Assignment
Beginning with the first line below, please restate each line exactly, down to and including the line containing "Pedro: [96,576,142,613] ->".

(Saved data entries)
◆ ◆ ◆ ◆
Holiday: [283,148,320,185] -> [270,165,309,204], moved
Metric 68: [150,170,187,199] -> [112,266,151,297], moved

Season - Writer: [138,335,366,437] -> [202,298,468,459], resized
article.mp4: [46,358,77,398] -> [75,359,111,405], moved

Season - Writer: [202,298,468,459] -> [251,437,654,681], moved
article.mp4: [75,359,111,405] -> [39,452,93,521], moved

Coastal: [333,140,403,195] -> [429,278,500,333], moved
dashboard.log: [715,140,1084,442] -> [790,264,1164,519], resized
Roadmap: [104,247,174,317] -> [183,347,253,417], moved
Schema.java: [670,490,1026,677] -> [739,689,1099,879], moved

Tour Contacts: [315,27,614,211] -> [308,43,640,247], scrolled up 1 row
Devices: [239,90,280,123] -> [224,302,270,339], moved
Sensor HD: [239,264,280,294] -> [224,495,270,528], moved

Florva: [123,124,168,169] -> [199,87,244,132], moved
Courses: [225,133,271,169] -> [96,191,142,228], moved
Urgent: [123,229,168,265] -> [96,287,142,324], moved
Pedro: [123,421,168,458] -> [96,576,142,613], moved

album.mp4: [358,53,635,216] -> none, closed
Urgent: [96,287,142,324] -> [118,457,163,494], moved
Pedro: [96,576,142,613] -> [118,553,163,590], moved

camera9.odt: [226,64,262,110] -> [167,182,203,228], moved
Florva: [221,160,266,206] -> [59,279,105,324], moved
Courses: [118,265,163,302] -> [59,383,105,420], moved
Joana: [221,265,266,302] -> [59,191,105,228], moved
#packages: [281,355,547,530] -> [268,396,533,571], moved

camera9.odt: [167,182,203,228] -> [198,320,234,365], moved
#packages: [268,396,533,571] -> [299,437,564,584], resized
◆ ◆ ◆ ◆
Response area
Holiday: [283,148,320,185] -> [270,165,309,204], moved
Metric 68: [150,170,187,199] -> [112,266,151,297], moved

Season - Writer: [138,335,366,437] -> [202,298,468,459], resized
article.mp4: [46,358,77,398] -> [75,359,111,405], moved

Season - Writer: [202,298,468,459] -> [251,437,654,681], moved
article.mp4: [75,359,111,405] -> [39,452,93,521], moved

Coastal: [333,140,403,195] -> [429,278,500,333], moved
dashboard.log: [715,140,1084,442] -> [790,264,1164,519], resized
Roadmap: [104,247,174,317] -> [183,347,253,417], moved
Schema.java: [670,490,1026,677] -> [739,689,1099,879], moved

Tour Contacts: [315,27,614,211] -> [308,43,640,247], scrolled up 1 row
Devices: [239,90,280,123] -> [224,302,270,339], moved
Sensor HD: [239,264,280,294] -> [224,495,270,528], moved

Florva: [123,124,168,169] -> [199,87,244,132], moved
Courses: [225,133,271,169] -> [96,191,142,228], moved
Urgent: [123,229,168,265] -> [96,287,142,324], moved
Pedro: [123,421,168,458] -> [96,576,142,613], moved

album.mp4: [358,53,635,216] -> none, closed
Urgent: [96,287,142,324] -> [118,457,163,494], moved
Pedro: [96,576,142,613] -> [118,553,163,590], moved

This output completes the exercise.